START The records
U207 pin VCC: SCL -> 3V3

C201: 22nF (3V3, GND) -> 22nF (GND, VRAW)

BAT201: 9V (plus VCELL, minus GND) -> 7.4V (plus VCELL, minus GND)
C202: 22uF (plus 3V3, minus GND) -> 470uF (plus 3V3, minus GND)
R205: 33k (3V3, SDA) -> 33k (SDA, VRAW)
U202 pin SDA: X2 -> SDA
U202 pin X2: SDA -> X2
END The records
* What you are asked to do *
Please write out the entries above in full, exactly as they read.

* Task result *
U207 pin VCC: SCL -> 3V3

C201: 22nF (3V3, GND) -> 22nF (GND, VRAW)

BAT201: 9V (plus VCELL, minus GND) -> 7.4V (plus VCELL, minus GND)
C202: 22uF (plus 3V3, minus GND) -> 470uF (plus 3V3, minus GND)
R205: 33k (3V3, SDA) -> 33k (SDA, VRAW)
U202 pin SDA: X2 -> SDA
U202 pin X2: SDA -> X2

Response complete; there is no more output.